● **WHAT IS EXPECTED**
Search the data below for the string "down". Extract every line that contains it.

(Beginning of WORKING DATA)

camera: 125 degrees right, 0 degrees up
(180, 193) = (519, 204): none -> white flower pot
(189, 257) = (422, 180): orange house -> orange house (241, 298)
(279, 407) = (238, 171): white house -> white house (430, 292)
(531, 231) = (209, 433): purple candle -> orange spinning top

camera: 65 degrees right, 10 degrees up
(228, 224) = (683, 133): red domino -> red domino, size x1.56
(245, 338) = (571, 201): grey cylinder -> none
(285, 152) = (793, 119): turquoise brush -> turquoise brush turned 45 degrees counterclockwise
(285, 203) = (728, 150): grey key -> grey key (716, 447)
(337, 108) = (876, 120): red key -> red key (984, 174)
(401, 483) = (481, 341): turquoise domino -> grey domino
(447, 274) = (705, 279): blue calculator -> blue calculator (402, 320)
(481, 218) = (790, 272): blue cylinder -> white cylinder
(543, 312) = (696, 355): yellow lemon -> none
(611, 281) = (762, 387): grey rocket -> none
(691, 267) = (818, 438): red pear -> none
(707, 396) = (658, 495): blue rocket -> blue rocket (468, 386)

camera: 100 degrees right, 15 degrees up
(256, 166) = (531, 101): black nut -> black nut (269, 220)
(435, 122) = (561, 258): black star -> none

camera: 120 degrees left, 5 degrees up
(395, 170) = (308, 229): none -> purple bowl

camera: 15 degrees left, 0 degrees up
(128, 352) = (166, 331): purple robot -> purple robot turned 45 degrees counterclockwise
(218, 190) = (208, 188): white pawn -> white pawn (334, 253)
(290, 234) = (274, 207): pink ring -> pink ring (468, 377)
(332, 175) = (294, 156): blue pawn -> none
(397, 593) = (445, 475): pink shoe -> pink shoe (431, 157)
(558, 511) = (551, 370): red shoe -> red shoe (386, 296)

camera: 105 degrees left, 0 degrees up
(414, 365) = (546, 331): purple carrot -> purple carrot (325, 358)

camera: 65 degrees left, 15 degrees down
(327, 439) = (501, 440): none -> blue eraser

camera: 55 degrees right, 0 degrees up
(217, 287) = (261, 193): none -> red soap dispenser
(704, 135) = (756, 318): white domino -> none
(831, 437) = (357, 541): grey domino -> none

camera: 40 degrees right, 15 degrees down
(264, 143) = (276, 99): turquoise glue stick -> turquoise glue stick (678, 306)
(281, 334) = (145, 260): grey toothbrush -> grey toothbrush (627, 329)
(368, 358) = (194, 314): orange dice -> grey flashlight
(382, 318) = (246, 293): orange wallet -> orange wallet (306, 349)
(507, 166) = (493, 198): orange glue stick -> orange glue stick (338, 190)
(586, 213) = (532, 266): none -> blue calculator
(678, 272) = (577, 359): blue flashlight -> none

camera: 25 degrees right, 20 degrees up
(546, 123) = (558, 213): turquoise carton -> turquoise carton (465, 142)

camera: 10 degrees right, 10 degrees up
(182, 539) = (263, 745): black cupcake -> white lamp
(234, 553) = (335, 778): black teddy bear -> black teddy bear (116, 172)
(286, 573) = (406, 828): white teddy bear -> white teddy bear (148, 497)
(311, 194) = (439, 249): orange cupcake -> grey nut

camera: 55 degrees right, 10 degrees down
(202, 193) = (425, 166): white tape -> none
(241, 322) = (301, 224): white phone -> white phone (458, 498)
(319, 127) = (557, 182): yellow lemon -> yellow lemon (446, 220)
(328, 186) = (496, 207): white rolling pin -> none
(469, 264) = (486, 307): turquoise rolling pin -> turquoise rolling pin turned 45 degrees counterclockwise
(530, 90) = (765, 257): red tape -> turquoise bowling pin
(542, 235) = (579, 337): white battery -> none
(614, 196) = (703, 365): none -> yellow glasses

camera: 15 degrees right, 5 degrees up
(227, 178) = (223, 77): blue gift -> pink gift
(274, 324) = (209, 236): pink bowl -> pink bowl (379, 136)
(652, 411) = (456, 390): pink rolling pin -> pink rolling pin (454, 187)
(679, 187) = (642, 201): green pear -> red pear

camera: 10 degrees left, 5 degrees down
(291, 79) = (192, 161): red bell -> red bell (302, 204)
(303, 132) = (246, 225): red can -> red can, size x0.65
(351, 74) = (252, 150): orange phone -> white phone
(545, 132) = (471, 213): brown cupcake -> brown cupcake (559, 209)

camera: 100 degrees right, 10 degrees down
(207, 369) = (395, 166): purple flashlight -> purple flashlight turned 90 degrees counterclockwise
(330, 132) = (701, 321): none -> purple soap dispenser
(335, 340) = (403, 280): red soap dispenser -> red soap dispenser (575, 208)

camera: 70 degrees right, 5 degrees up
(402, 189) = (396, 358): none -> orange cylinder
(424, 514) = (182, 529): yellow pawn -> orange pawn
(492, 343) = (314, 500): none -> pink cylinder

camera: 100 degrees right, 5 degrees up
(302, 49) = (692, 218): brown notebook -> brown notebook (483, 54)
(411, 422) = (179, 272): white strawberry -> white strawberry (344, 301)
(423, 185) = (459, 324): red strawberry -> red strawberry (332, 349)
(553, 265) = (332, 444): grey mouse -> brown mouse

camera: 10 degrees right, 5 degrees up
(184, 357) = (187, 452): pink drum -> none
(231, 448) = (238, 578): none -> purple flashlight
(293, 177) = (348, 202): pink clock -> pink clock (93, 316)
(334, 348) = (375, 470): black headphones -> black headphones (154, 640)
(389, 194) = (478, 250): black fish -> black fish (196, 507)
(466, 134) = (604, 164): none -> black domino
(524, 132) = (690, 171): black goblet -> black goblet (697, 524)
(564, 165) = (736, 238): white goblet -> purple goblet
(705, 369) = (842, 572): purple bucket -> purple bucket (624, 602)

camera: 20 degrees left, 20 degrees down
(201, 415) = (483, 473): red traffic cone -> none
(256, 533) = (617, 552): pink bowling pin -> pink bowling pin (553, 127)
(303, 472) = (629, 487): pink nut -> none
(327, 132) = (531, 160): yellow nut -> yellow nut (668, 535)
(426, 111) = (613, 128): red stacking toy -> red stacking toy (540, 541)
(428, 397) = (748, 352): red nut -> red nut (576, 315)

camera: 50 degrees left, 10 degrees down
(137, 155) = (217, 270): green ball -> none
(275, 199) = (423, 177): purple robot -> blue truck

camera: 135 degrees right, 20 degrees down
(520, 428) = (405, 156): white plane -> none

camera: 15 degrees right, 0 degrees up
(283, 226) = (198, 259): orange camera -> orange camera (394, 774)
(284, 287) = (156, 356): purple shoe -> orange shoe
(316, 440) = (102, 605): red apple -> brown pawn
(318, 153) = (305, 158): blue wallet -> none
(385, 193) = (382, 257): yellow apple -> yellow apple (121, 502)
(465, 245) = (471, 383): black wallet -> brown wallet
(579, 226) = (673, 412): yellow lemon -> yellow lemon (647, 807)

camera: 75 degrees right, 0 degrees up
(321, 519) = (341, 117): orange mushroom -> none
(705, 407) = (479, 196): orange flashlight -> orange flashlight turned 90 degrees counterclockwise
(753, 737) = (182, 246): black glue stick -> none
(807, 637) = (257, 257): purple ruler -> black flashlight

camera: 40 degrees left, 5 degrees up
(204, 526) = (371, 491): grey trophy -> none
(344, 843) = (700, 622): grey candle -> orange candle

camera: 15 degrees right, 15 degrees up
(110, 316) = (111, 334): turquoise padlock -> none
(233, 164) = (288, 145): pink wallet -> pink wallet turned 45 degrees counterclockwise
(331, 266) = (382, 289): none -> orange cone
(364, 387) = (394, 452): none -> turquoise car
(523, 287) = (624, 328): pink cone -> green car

(End of WORKING DATA)

● **SOLVED PROBLEM**
camera: 65 degrees left, 15 degrees down
camera: 40 degrees right, 15 degrees down
camera: 55 degrees right, 10 degrees down
camera: 10 degrees left, 5 degrees down
camera: 100 degrees right, 10 degrees down
camera: 20 degrees left, 20 degrees down
camera: 50 degrees left, 10 degrees down
camera: 135 degrees right, 20 degrees down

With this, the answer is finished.